▸ **What is being asked**
Given the records below, would you repeat exactly the lines that begin at the one containing "C111: 22nF (NET11, NET12)" and end at the one containing "IC19: buffer 74HC125", inclusive?

##### Data for this task

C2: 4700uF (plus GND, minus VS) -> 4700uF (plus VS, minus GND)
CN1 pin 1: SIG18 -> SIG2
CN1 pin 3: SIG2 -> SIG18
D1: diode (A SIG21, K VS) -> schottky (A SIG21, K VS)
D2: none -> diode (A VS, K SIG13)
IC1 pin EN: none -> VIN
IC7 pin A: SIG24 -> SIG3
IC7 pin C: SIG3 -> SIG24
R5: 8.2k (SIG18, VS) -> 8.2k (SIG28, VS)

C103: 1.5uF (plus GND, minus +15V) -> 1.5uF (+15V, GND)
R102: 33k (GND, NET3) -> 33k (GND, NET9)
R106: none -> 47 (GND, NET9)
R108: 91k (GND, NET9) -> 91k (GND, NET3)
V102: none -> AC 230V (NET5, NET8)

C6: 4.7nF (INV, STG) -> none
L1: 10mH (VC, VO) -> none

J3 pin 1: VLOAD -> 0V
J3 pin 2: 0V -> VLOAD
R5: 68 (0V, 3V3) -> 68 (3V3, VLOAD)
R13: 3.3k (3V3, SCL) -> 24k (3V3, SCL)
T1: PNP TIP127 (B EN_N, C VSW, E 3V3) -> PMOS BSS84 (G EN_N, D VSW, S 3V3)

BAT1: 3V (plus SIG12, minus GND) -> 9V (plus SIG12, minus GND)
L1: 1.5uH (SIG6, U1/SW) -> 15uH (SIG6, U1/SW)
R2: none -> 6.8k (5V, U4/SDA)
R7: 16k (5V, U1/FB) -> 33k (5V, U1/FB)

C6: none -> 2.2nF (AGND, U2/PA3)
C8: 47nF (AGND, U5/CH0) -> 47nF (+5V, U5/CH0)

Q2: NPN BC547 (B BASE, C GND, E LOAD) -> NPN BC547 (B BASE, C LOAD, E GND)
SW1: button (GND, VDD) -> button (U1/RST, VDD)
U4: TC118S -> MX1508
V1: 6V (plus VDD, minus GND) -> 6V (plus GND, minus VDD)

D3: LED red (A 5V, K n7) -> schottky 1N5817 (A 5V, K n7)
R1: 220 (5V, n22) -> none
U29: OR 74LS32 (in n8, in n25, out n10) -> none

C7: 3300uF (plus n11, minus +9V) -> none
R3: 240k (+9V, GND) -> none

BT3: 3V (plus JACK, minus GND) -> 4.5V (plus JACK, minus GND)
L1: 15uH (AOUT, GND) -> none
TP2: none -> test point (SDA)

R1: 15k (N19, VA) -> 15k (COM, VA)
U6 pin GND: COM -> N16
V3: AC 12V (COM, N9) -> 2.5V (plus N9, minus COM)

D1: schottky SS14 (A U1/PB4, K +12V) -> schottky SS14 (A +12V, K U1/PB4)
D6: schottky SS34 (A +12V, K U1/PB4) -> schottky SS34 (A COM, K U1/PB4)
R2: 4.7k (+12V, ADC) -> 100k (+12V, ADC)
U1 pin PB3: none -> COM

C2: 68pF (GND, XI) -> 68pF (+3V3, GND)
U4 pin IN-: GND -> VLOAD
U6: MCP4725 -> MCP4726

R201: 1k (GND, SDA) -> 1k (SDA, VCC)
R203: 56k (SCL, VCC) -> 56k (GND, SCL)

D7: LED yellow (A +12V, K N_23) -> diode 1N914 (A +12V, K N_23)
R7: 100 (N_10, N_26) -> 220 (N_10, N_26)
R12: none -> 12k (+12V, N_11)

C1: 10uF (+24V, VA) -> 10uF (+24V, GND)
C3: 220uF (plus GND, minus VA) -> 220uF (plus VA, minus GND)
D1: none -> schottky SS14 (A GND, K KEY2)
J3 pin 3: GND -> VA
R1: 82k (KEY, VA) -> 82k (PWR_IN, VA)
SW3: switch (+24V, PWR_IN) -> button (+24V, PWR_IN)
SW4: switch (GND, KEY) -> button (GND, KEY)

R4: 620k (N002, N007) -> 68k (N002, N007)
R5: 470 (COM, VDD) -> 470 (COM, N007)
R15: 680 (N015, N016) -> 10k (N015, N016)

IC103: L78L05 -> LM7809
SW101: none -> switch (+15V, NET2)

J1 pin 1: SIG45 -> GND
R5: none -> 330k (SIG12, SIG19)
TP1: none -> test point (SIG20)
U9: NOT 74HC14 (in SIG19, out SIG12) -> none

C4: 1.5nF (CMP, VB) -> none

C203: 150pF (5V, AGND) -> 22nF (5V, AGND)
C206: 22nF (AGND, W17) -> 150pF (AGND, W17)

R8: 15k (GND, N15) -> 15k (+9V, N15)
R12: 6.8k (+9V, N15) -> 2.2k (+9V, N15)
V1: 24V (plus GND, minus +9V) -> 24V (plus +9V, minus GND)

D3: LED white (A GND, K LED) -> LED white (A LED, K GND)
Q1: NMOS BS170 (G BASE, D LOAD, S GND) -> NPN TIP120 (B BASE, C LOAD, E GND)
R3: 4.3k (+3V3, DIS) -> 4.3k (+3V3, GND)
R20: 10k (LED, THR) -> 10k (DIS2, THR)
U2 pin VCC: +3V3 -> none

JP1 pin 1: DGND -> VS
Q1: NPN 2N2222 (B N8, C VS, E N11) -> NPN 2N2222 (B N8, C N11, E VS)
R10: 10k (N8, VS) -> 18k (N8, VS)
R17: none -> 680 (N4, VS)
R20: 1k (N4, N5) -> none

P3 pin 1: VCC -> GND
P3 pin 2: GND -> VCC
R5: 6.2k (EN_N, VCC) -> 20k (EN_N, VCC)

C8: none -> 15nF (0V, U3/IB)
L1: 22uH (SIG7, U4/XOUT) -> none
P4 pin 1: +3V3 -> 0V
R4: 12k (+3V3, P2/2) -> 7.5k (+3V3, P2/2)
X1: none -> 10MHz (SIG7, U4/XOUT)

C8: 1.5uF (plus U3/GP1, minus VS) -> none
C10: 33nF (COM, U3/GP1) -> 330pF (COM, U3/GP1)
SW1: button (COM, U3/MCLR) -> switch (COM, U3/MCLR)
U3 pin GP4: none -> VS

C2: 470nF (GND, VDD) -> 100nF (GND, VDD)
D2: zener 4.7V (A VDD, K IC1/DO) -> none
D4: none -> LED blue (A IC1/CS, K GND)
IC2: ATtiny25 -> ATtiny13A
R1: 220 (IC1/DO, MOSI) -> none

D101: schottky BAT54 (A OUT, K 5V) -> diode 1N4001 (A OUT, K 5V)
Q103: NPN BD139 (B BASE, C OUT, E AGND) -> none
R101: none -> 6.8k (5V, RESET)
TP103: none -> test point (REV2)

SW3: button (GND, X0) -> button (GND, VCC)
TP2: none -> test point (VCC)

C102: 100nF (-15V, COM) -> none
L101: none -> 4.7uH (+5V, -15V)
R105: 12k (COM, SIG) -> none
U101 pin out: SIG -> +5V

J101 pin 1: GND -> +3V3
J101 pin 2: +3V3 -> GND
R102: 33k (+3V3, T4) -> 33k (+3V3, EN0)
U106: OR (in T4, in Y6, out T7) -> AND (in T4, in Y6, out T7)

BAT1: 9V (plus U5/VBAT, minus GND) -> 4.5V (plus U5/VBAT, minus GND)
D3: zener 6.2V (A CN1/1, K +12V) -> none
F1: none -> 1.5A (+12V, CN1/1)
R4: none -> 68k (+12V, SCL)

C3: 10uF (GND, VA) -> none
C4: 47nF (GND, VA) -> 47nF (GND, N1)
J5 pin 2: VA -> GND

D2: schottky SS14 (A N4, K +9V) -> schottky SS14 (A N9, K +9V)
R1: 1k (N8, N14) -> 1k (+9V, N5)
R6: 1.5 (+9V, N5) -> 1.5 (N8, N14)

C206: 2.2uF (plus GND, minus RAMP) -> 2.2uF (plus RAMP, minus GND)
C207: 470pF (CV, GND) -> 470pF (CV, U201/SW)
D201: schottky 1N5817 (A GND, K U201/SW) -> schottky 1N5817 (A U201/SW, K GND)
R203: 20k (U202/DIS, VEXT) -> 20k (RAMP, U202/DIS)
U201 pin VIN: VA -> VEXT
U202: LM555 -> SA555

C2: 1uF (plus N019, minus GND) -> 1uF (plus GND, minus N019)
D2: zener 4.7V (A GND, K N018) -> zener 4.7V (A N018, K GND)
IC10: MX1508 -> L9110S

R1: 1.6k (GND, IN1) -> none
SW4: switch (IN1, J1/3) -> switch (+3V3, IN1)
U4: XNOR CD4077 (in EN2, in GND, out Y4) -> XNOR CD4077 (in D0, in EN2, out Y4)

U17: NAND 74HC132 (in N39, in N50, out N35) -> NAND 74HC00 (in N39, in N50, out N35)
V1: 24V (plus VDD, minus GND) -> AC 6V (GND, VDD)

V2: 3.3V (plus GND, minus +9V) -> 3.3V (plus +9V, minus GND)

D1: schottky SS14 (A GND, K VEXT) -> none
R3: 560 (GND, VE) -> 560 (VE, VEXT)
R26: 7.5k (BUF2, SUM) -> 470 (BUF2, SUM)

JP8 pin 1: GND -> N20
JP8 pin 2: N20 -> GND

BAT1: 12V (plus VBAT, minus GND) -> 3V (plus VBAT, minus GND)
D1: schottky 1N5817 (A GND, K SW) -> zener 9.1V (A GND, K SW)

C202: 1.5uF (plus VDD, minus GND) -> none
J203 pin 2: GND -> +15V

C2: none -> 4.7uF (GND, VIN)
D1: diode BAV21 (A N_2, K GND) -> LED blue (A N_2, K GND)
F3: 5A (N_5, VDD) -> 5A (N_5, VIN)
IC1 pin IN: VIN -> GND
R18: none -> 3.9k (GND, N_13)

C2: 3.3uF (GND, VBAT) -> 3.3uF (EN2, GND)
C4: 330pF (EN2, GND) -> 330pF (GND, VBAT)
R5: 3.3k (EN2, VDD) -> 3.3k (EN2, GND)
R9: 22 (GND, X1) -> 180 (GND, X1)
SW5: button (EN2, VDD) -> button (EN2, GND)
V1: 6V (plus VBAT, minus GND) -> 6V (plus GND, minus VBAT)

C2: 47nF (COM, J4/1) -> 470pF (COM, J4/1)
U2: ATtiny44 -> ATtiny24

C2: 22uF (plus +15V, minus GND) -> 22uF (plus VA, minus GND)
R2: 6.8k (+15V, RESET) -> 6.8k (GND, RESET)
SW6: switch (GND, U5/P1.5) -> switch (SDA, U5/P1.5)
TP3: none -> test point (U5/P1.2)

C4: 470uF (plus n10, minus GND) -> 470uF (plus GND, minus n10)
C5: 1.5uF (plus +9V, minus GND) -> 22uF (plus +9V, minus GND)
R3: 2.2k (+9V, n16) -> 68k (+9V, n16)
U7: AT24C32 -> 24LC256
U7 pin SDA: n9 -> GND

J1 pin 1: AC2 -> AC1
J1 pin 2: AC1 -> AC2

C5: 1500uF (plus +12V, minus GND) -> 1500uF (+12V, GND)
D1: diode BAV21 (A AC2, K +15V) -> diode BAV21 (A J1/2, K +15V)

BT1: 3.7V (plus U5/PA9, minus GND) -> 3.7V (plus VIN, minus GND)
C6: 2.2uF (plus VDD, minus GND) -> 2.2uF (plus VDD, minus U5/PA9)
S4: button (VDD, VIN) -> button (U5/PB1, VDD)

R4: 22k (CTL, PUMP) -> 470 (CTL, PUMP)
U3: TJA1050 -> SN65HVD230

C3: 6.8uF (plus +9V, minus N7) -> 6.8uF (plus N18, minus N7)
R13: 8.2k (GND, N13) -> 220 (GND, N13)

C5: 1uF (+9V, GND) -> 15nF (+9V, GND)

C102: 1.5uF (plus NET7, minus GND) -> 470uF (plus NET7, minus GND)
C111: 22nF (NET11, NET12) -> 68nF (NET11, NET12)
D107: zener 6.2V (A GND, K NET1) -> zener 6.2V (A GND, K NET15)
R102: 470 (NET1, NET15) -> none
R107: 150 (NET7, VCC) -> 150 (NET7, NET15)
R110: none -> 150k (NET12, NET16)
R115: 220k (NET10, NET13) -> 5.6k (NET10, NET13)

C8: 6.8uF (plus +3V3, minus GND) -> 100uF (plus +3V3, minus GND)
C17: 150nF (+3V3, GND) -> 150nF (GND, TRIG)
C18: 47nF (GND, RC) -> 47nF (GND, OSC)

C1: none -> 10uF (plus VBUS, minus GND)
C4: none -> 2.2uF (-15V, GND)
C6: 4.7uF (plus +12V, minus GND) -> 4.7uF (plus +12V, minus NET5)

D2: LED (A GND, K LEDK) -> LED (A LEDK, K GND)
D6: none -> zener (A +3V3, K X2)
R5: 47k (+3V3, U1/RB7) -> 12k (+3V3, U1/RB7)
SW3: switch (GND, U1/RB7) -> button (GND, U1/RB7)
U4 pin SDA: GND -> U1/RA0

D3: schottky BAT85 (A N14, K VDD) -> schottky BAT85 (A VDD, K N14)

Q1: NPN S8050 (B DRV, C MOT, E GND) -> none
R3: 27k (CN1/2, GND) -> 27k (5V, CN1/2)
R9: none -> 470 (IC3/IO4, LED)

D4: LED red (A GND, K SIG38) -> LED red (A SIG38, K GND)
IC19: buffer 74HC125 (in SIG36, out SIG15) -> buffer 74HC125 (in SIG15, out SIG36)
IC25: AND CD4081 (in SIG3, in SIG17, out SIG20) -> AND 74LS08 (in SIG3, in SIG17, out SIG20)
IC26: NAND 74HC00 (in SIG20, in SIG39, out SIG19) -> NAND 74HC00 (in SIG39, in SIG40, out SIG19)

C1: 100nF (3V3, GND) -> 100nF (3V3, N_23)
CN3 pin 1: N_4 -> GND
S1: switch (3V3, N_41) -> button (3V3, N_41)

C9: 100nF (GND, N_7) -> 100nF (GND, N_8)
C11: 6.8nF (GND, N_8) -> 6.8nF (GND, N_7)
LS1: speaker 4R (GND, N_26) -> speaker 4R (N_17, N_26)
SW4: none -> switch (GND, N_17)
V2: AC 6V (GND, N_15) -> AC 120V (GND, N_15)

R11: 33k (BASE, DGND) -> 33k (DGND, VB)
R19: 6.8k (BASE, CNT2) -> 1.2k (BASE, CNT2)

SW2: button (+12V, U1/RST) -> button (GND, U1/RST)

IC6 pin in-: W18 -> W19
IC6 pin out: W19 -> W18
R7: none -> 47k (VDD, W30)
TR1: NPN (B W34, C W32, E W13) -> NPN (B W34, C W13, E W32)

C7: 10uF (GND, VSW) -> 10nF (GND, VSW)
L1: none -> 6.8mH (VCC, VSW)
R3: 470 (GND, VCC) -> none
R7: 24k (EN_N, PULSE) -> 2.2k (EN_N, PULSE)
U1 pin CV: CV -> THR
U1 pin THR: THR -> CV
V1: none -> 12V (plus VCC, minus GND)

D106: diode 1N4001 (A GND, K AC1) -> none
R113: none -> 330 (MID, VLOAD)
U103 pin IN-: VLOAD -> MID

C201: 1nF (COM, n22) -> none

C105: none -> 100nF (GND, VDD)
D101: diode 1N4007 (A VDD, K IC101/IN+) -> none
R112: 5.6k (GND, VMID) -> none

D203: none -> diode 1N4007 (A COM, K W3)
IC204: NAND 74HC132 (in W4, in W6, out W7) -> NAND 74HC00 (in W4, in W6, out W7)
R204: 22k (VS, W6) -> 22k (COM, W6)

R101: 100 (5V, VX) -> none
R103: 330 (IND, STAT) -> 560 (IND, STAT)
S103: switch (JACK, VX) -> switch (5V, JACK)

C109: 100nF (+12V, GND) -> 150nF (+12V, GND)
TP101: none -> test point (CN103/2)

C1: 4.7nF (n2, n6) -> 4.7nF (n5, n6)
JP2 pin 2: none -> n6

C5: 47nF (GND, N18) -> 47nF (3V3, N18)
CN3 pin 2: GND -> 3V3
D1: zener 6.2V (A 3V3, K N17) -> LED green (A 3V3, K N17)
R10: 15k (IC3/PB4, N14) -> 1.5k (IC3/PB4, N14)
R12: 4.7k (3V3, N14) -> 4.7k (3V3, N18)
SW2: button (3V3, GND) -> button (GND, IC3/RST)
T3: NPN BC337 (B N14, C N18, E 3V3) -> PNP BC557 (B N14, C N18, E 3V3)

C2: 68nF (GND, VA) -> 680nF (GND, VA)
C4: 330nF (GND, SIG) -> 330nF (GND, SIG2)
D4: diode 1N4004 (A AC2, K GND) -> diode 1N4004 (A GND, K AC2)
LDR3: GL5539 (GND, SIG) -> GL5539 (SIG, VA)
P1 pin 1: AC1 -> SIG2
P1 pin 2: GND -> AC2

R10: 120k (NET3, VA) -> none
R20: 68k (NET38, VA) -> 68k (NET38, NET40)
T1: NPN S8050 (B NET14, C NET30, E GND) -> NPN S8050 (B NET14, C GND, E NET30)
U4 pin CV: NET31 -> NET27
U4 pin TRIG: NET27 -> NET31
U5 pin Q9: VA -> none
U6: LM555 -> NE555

##########

▸ **Output for this exercise**
C111: 22nF (NET11, NET12) -> 68nF (NET11, NET12)
D107: zener 6.2V (A GND, K NET1) -> zener 6.2V (A GND, K NET15)
R102: 470 (NET1, NET15) -> none
R107: 150 (NET7, VCC) -> 150 (NET7, NET15)
R110: none -> 150k (NET12, NET16)
R115: 220k (NET10, NET13) -> 5.6k (NET10, NET13)

C8: 6.8uF (plus +3V3, minus GND) -> 100uF (plus +3V3, minus GND)
C17: 150nF (+3V3, GND) -> 150nF (GND, TRIG)
C18: 47nF (GND, RC) -> 47nF (GND, OSC)

C1: none -> 10uF (plus VBUS, minus GND)
C4: none -> 2.2uF (-15V, GND)
C6: 4.7uF (plus +12V, minus GND) -> 4.7uF (plus +12V, minus NET5)

D2: LED (A GND, K LEDK) -> LED (A LEDK, K GND)
D6: none -> zener (A +3V3, K X2)
R5: 47k (+3V3, U1/RB7) -> 12k (+3V3, U1/RB7)
SW3: switch (GND, U1/RB7) -> button (GND, U1/RB7)
U4 pin SDA: GND -> U1/RA0

D3: schottky BAT85 (A N14, K VDD) -> schottky BAT85 (A VDD, K N14)

Q1: NPN S8050 (B DRV, C MOT, E GND) -> none
R3: 27k (CN1/2, GND) -> 27k (5V, CN1/2)
R9: none -> 470 (IC3/IO4, LED)

D4: LED red (A GND, K SIG38) -> LED red (A SIG38, K GND)
IC19: buffer 74HC125 (in SIG36, out SIG15) -> buffer 74HC125 (in SIG15, out SIG36)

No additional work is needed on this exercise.